→ Task details: Among the records that follow, find the line with "building: [261,407,342,449] -> none" and the line with "building: [256,356,319,419] -> none". Set down those lines and all lines between them exactly, without adding anything.
┌────────
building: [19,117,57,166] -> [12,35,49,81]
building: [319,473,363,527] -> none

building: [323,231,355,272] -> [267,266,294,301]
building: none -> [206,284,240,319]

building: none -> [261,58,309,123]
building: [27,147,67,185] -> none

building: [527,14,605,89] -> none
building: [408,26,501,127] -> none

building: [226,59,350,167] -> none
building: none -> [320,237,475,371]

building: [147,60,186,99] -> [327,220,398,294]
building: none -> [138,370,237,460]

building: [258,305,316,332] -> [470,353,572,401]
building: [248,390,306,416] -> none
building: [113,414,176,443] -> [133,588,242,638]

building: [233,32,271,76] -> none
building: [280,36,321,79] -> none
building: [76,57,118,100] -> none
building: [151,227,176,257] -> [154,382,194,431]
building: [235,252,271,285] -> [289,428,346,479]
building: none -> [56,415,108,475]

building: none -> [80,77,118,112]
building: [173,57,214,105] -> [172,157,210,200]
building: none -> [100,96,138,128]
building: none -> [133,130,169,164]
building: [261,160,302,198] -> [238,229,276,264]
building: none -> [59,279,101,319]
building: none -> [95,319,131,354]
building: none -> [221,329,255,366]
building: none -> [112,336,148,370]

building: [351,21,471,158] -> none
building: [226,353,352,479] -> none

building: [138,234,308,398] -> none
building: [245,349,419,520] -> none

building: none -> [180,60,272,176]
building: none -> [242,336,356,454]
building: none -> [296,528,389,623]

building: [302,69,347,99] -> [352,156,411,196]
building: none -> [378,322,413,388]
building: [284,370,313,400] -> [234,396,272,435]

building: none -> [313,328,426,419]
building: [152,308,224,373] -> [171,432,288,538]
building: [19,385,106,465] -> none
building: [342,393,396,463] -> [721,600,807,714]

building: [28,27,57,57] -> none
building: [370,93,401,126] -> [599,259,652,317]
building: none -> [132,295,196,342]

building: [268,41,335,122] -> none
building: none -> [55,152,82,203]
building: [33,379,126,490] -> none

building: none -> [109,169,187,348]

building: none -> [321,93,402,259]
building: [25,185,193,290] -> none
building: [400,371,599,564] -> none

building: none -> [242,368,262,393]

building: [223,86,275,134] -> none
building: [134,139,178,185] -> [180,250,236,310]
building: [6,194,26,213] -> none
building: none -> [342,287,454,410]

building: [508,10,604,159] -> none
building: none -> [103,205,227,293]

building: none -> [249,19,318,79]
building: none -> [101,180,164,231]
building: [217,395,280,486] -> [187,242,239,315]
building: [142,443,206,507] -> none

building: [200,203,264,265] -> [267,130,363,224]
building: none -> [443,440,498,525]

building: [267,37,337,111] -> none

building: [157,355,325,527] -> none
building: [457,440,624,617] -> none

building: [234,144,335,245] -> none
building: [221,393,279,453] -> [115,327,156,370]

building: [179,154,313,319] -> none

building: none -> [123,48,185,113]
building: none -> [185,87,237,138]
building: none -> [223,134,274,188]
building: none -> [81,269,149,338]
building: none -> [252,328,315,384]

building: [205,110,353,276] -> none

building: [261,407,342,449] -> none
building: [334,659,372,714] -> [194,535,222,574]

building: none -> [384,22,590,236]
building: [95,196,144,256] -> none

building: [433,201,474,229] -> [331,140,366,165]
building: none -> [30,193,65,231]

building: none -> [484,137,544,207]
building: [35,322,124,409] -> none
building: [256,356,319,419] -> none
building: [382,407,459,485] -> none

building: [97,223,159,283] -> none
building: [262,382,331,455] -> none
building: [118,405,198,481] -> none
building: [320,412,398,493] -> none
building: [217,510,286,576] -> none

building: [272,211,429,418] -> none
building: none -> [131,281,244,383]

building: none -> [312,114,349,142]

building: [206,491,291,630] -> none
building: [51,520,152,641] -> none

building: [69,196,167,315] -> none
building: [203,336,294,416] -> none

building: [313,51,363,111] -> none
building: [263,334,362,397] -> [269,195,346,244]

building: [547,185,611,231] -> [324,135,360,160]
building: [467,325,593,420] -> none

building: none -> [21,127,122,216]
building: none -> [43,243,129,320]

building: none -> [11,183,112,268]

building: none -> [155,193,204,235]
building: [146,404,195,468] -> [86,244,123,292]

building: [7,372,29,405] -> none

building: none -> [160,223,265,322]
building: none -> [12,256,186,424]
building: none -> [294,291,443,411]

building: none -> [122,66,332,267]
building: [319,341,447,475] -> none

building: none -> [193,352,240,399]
└────────
→ Reply:
building: [261,407,342,449] -> none
building: [334,659,372,714] -> [194,535,222,574]

building: none -> [384,22,590,236]
building: [95,196,144,256] -> none

building: [433,201,474,229] -> [331,140,366,165]
building: none -> [30,193,65,231]

building: none -> [484,137,544,207]
building: [35,322,124,409] -> none
building: [256,356,319,419] -> none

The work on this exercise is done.